[PROBLEM TO SOLVE]: Every line from the one containing "(609, 173) = (616, 491): green" to the one containing "(727, 226) = (266, 536): purple" in the records below, both included, must be set down exactly, and no other line.

[RECORDS SUPPLIED]:

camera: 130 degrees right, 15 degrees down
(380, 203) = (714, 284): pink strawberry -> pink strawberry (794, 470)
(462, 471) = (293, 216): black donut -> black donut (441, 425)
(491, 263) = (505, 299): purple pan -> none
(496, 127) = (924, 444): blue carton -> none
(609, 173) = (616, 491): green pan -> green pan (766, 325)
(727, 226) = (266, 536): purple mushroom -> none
--
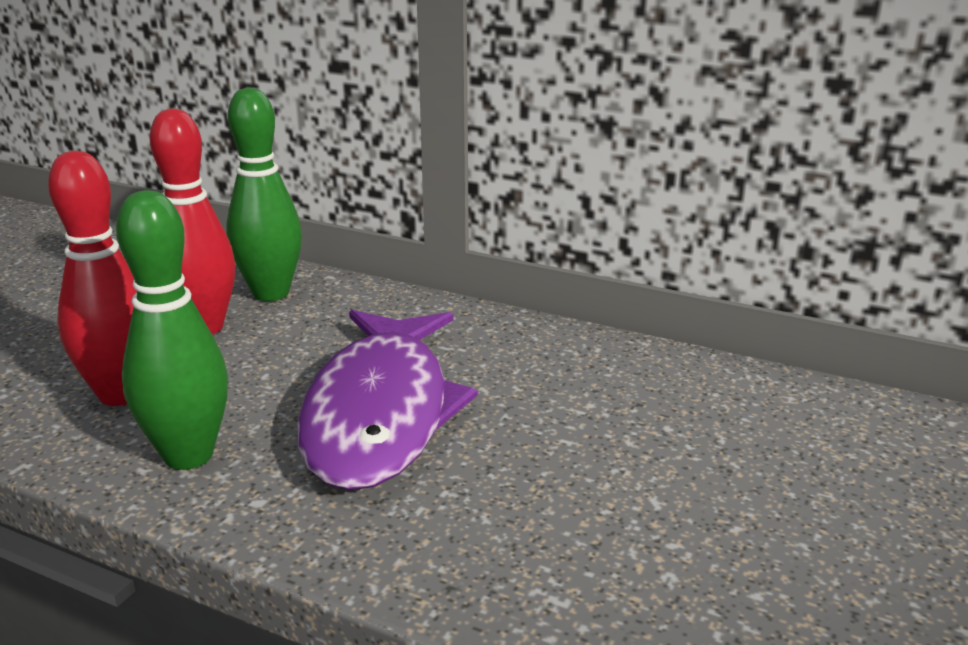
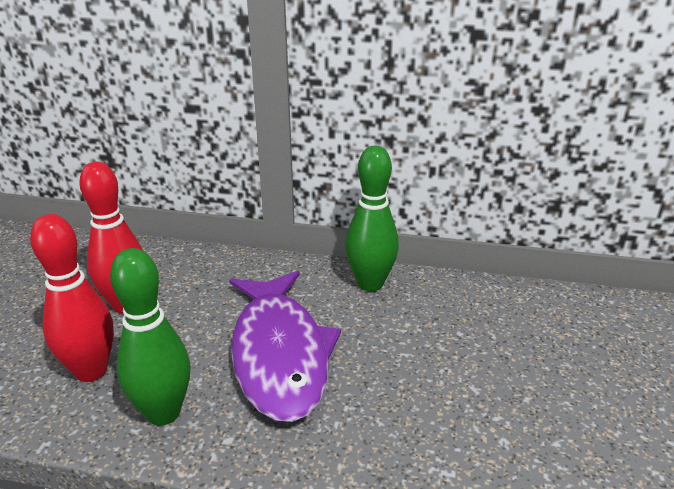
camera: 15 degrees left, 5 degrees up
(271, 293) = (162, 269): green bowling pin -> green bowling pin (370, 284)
--
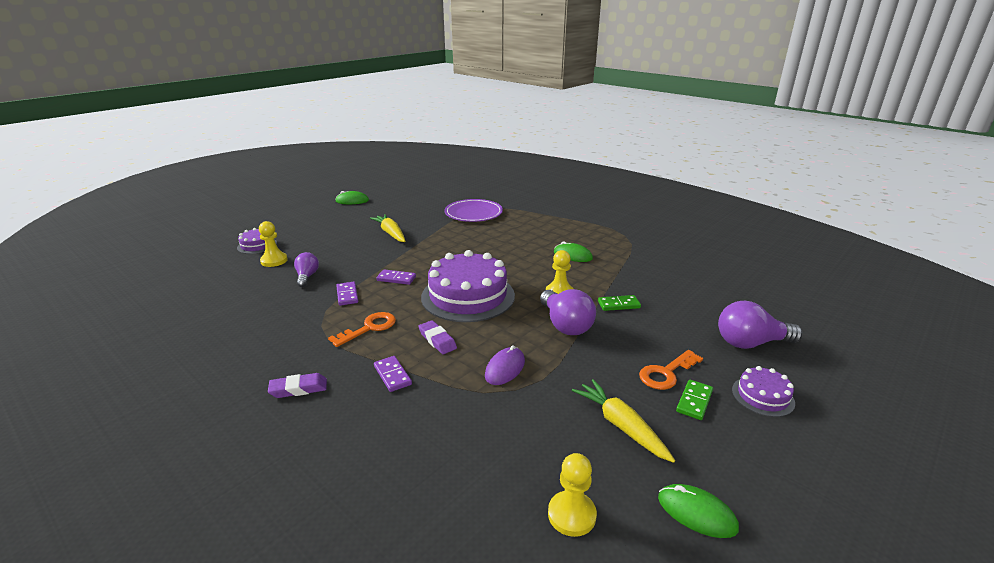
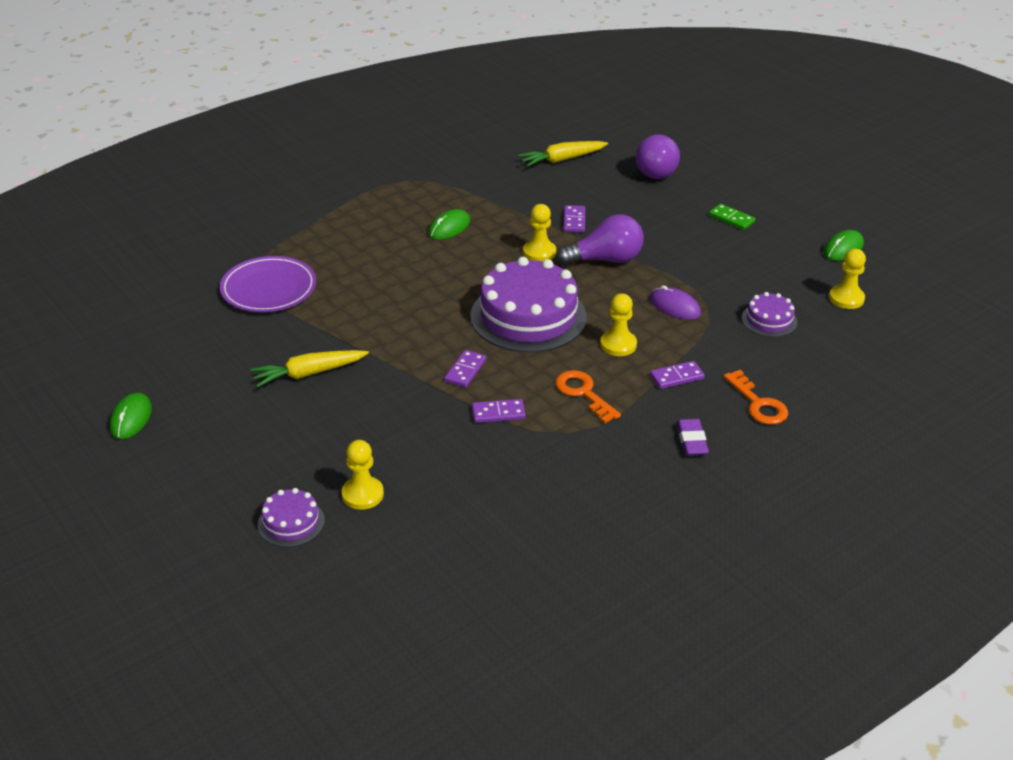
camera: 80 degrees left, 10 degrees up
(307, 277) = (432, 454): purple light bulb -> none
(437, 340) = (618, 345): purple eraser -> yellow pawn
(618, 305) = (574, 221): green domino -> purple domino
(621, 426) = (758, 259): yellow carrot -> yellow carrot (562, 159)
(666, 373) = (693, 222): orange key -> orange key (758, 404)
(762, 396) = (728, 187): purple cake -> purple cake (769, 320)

[TASK RESULT]:
(609, 173) = (616, 491): green pan -> green pan (766, 325)
(727, 226) = (266, 536): purple mushroom -> none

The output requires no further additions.